+++ Data supplied

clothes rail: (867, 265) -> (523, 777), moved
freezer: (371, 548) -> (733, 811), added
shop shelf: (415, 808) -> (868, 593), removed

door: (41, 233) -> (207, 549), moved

++++++
+++ Data supplied

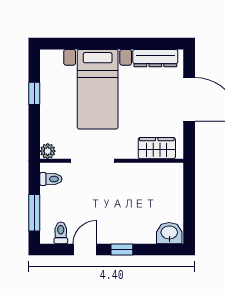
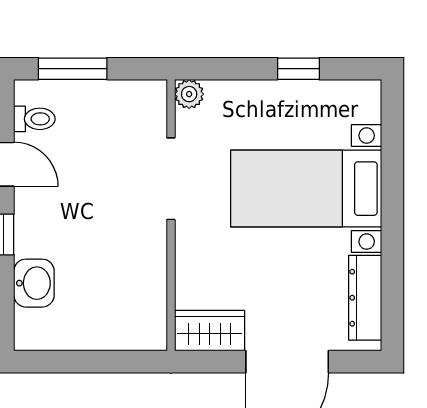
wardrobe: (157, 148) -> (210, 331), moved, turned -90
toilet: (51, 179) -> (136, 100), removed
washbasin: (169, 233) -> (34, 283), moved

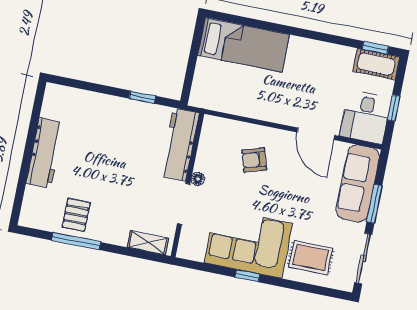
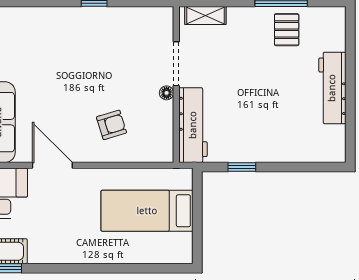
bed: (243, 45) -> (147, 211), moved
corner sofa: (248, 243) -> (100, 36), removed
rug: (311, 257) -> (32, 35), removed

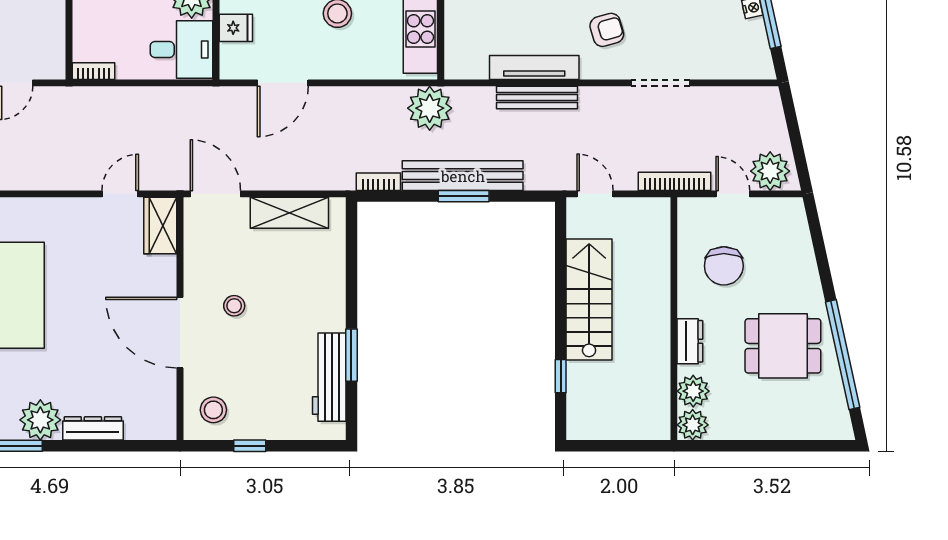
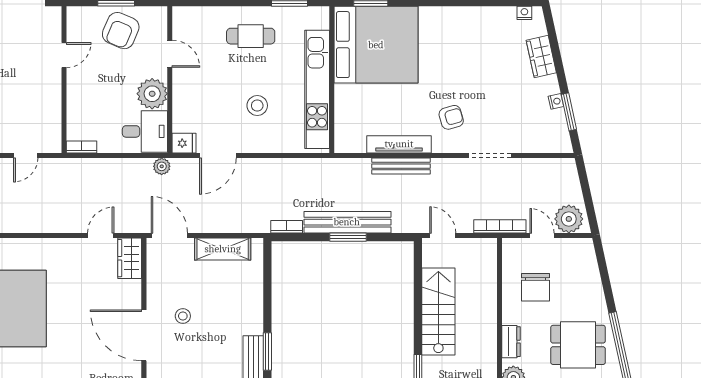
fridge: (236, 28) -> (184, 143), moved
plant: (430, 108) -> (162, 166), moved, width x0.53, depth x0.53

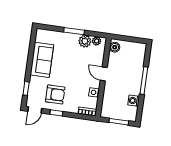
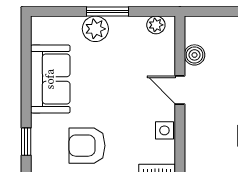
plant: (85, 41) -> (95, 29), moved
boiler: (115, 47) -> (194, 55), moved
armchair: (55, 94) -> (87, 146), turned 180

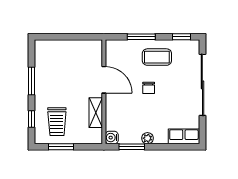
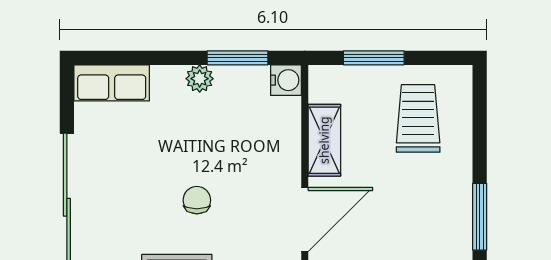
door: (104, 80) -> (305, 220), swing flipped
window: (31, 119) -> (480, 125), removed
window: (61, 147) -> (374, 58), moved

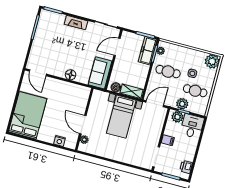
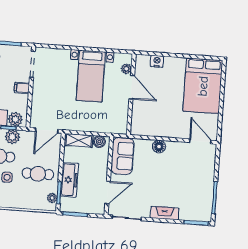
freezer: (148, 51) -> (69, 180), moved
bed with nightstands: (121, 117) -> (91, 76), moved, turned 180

++++++
+++ Data supplied

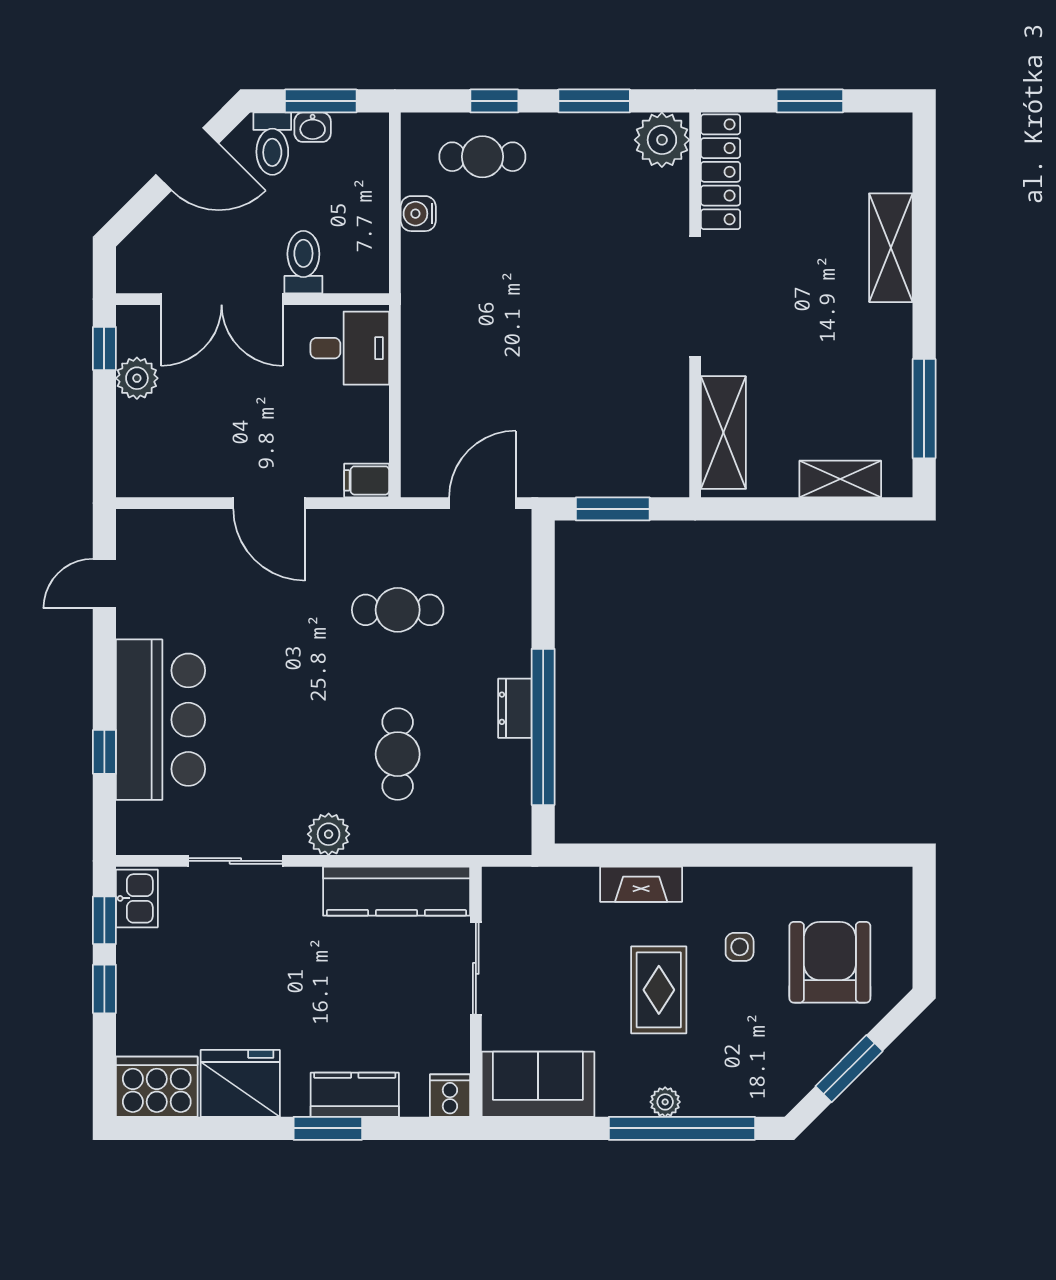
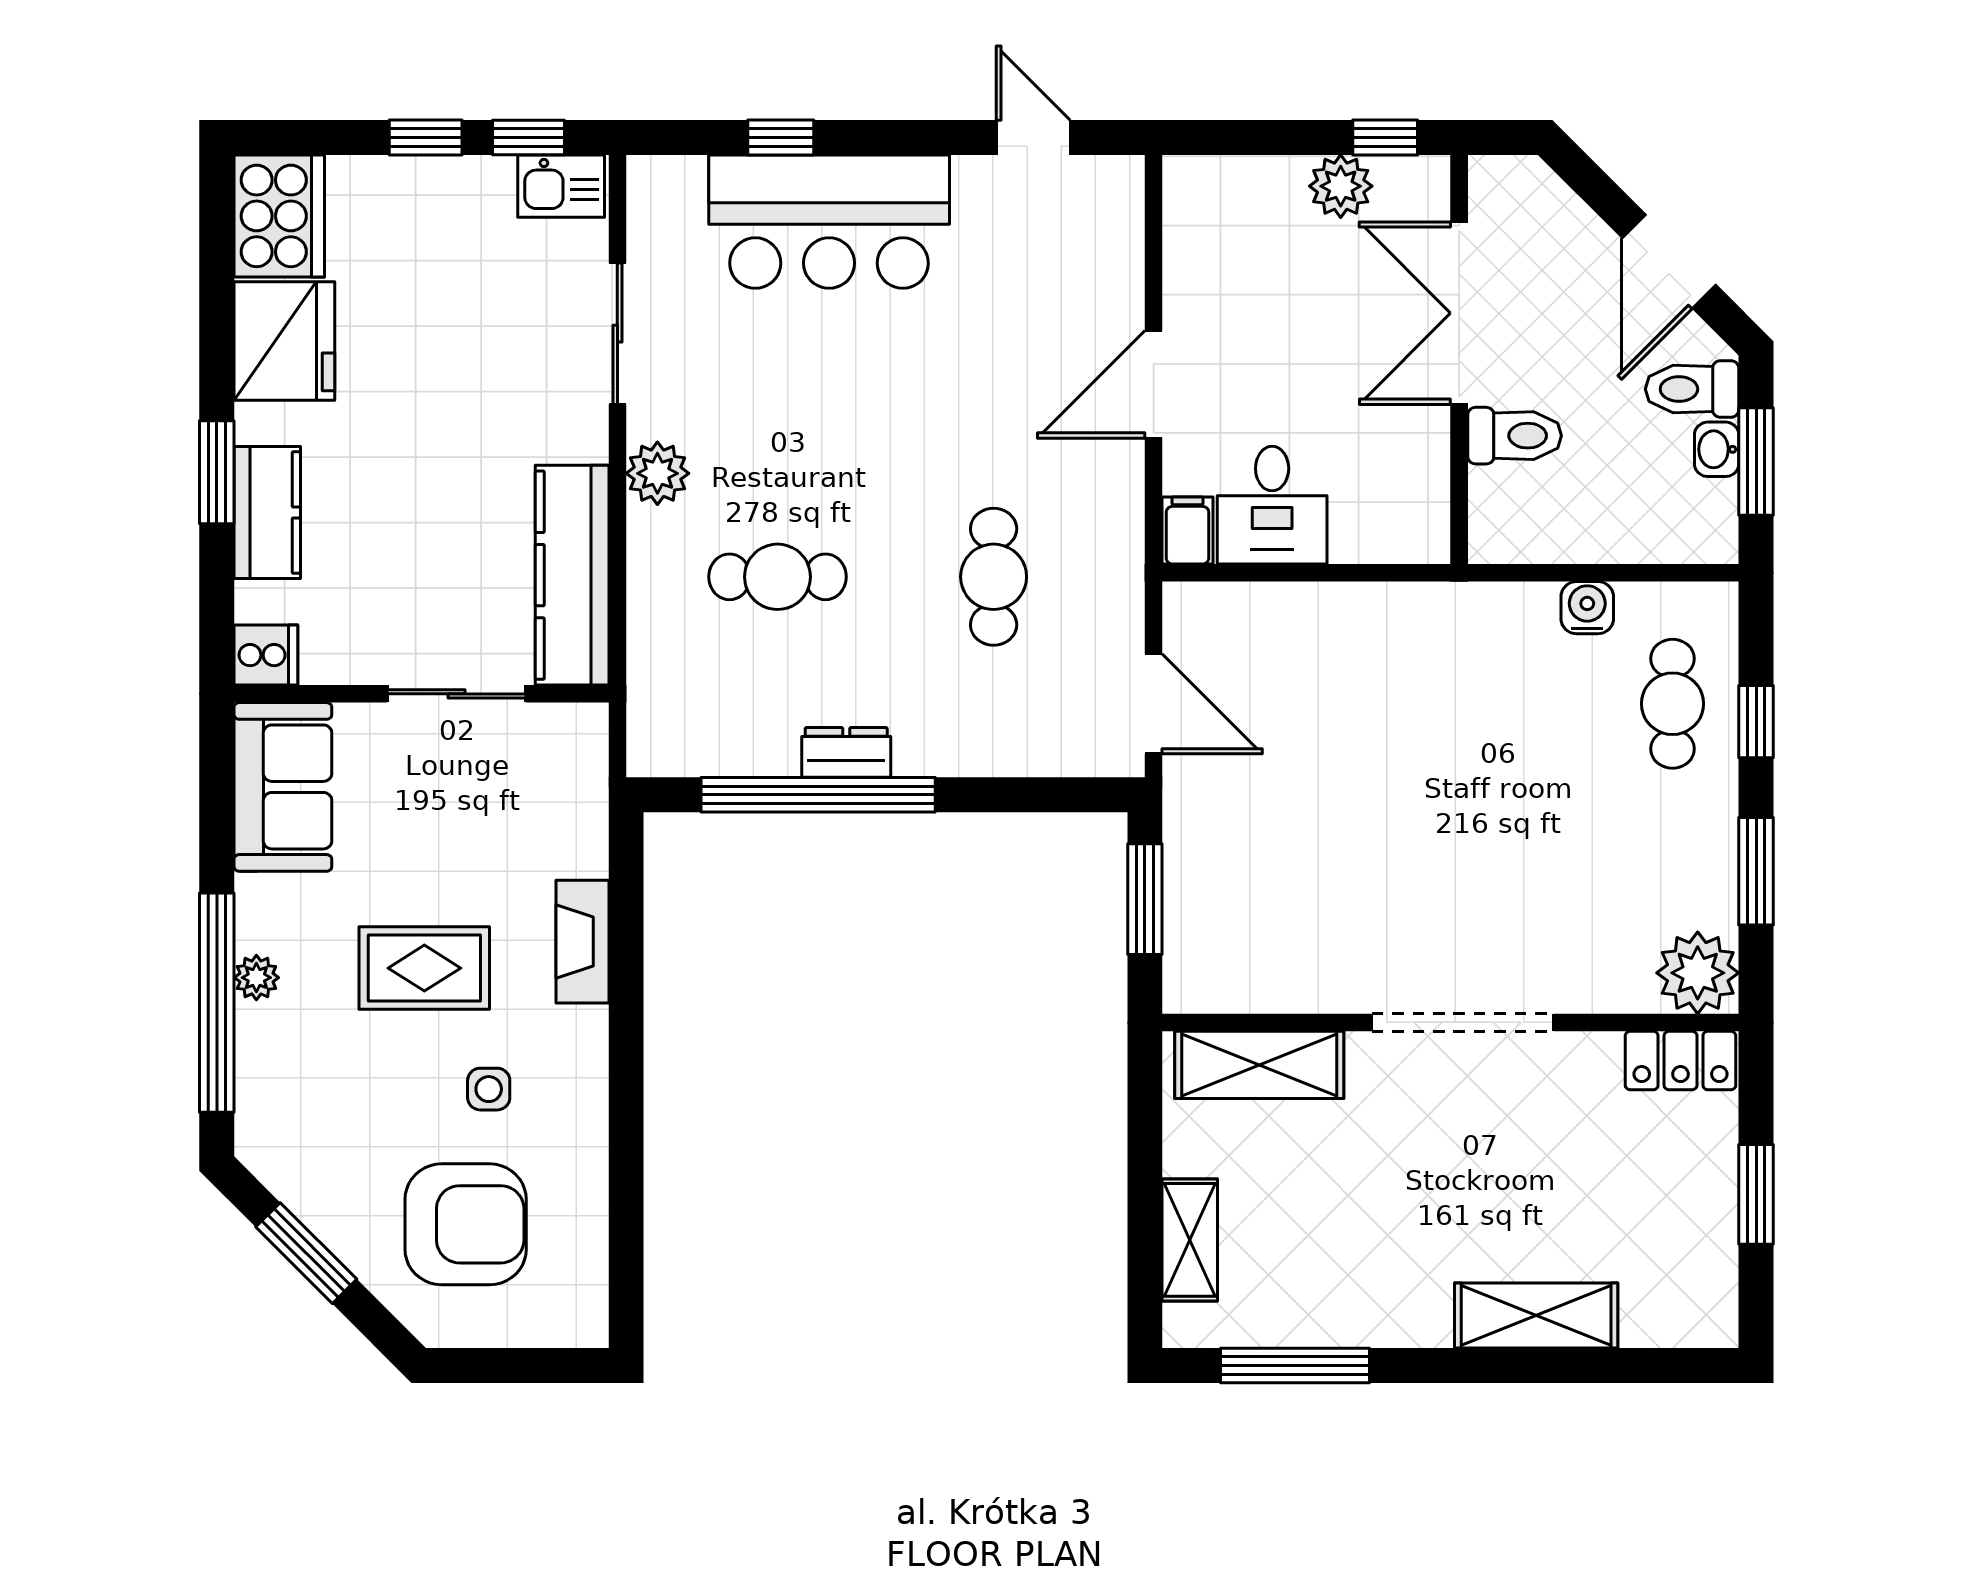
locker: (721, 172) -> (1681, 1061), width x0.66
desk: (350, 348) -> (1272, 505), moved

++++++

» **What is needed**
The records are given above. Copy each line in them that holds "turned".

» **Result below**
wardrobe: (157, 148) -> (210, 331), moved, turned -90
armchair: (55, 94) -> (87, 146), turned 180
bed with nightstands: (121, 117) -> (91, 76), moved, turned 180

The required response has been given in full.